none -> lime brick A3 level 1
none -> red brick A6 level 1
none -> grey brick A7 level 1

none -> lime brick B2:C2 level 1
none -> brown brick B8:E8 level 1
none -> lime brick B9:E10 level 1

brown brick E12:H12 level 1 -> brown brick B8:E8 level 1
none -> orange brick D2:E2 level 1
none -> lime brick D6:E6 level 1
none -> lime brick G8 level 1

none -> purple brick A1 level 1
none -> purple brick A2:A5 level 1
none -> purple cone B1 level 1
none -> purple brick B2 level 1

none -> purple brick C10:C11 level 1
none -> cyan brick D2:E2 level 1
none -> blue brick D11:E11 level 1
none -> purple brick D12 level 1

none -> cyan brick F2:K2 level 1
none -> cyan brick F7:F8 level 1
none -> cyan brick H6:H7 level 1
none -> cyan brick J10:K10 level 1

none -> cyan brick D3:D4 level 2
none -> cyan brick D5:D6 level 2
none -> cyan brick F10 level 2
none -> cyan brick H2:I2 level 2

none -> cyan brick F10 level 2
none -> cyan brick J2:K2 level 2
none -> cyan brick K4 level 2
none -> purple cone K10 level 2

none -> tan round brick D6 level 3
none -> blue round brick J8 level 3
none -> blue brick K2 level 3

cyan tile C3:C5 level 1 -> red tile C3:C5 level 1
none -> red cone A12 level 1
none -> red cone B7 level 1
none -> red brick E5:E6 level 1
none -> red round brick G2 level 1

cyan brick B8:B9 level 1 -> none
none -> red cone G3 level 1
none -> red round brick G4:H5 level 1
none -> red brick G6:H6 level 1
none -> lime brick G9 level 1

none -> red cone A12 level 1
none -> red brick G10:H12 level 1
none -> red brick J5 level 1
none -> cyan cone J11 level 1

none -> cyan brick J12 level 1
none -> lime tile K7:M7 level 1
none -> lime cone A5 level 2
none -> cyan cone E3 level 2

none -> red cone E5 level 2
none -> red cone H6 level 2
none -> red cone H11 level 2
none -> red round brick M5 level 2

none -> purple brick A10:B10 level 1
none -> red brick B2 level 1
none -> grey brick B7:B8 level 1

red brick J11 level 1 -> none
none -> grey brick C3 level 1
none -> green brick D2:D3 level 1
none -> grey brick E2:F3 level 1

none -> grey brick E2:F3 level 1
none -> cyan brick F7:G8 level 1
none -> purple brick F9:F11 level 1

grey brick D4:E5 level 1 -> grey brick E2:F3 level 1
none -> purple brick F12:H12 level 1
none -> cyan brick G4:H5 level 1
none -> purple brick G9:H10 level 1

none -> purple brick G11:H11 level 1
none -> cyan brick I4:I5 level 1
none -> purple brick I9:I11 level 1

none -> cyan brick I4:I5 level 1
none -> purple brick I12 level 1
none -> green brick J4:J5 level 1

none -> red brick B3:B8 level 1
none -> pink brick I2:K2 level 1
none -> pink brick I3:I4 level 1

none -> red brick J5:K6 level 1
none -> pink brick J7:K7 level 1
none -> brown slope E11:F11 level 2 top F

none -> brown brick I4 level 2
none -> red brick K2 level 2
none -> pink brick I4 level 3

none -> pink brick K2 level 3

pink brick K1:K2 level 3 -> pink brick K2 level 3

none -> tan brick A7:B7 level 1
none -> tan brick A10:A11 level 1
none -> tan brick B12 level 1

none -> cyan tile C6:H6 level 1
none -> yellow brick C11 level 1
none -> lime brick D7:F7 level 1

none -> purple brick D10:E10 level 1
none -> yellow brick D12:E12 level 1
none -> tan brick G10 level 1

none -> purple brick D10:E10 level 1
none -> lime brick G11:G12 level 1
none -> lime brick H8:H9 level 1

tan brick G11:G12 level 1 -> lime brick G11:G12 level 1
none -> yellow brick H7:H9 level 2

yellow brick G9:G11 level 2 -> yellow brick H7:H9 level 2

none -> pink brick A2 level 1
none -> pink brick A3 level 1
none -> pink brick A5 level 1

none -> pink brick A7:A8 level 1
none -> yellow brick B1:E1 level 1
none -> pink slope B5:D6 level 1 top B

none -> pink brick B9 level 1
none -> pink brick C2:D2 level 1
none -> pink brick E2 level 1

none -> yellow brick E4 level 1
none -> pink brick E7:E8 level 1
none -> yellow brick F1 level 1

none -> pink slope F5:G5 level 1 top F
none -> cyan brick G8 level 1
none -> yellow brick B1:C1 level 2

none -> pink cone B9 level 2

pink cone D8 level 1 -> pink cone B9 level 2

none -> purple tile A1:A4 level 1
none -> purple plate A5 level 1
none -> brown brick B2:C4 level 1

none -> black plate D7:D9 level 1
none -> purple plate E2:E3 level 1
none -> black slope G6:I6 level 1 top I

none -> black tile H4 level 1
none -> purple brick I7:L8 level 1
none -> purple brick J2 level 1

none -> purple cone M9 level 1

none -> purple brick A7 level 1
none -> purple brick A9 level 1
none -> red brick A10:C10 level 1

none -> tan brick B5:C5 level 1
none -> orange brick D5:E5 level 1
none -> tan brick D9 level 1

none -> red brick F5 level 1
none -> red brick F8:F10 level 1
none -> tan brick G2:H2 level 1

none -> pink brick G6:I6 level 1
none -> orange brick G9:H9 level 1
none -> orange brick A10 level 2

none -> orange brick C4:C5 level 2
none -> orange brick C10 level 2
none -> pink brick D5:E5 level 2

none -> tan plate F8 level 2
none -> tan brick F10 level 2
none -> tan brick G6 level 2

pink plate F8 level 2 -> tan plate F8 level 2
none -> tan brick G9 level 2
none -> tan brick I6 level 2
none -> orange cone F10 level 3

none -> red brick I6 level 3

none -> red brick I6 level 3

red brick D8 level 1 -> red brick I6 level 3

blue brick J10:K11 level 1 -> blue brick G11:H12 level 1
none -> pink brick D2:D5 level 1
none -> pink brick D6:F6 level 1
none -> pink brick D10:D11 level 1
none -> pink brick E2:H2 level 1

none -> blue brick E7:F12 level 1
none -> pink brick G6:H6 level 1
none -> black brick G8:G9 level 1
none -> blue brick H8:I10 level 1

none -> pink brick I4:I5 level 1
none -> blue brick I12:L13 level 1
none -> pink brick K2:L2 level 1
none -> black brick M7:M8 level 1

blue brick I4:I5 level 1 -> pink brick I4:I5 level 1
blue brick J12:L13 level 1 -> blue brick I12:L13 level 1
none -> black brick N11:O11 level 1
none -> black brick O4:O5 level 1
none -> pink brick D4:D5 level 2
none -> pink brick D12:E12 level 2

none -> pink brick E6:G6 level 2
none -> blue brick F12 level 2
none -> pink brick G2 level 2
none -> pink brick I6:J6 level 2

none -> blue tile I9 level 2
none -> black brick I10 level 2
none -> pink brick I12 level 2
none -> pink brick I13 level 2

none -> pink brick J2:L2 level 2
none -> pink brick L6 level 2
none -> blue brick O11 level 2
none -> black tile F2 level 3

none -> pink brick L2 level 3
• • • • • • •
**What the task asks**
Above are the entries. Quote exactly the lines from the one bearing "none -> blue brick I12:L13 level 1" through the one bearing "none -> pink brick L6 level 2".

**Answer to the problem**
none -> blue brick I12:L13 level 1
none -> pink brick K2:L2 level 1
none -> black brick M7:M8 level 1

blue brick I4:I5 level 1 -> pink brick I4:I5 level 1
blue brick J12:L13 level 1 -> blue brick I12:L13 level 1
none -> black brick N11:O11 level 1
none -> black brick O4:O5 level 1
none -> pink brick D4:D5 level 2
none -> pink brick D12:E12 level 2

none -> pink brick E6:G6 level 2
none -> blue brick F12 level 2
none -> pink brick G2 level 2
none -> pink brick I6:J6 level 2

none -> blue tile I9 level 2
none -> black brick I10 level 2
none -> pink brick I12 level 2
none -> pink brick I13 level 2

none -> pink brick J2:L2 level 2
none -> pink brick L6 level 2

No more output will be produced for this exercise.